> _Scene images with change listings_:

+---+

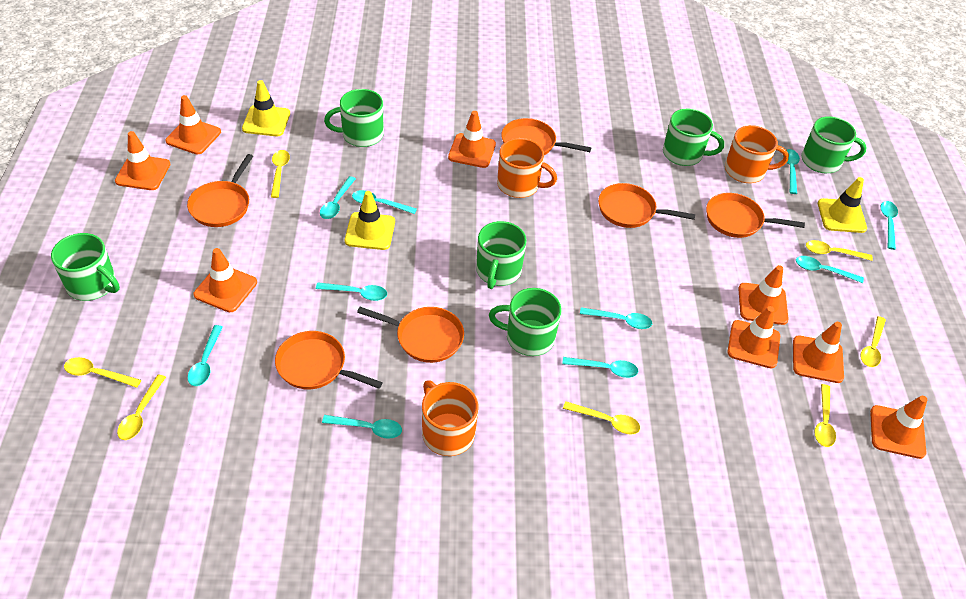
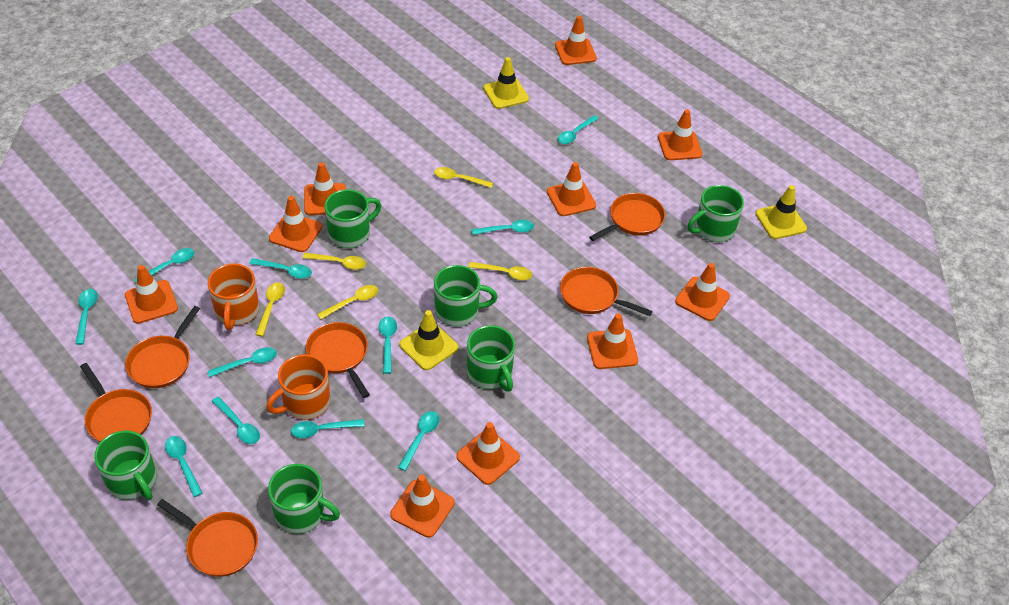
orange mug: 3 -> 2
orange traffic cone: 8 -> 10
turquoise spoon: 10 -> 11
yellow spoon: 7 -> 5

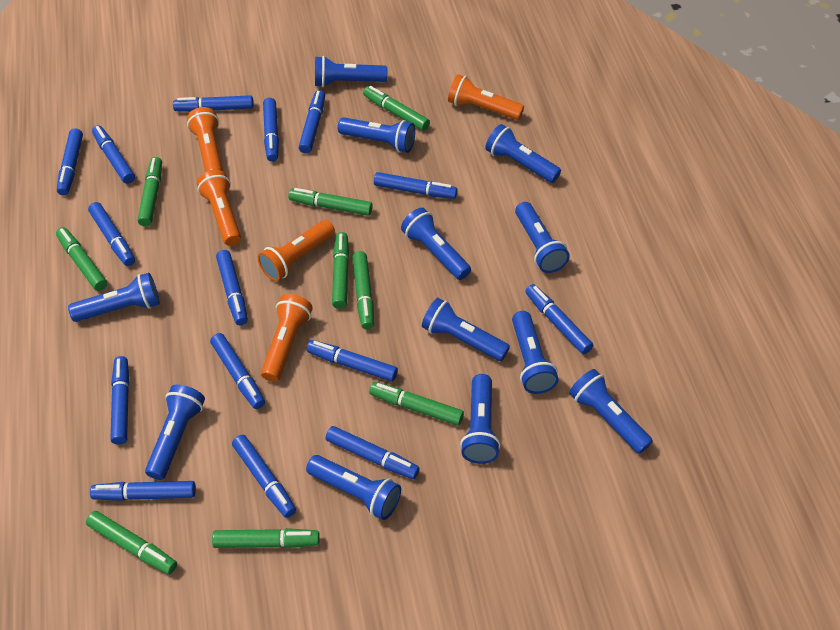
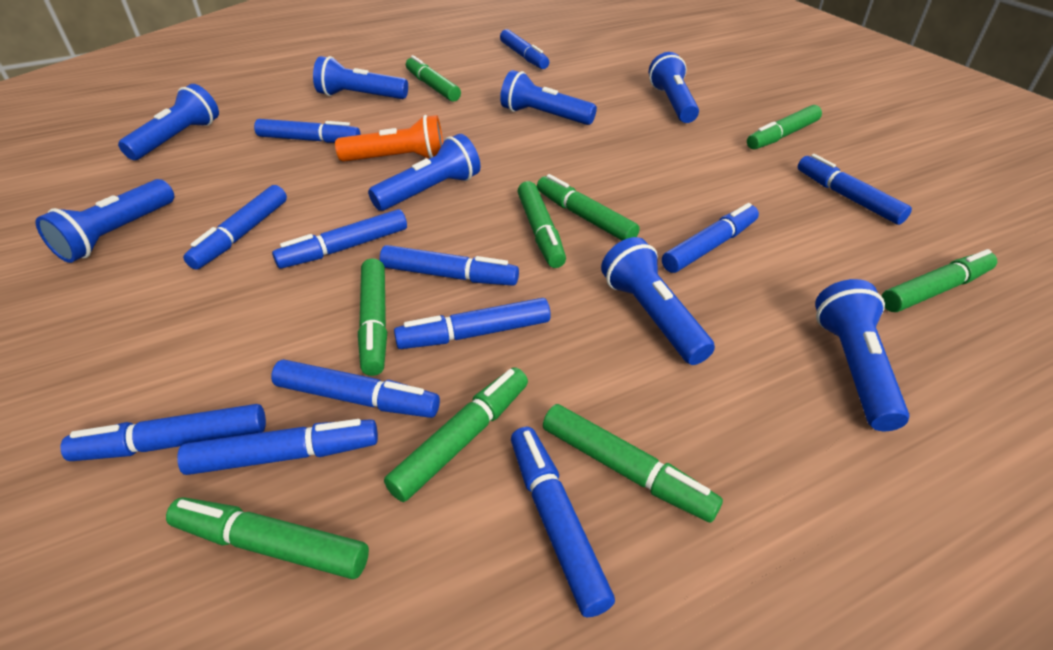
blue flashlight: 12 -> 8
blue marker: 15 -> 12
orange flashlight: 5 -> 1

+---+

Every line above is to be given again exactly, apart from the pictures.

orange mug: 3 -> 2
orange traffic cone: 8 -> 10
turquoise spoon: 10 -> 11
yellow spoon: 7 -> 5

blue flashlight: 12 -> 8
blue marker: 15 -> 12
orange flashlight: 5 -> 1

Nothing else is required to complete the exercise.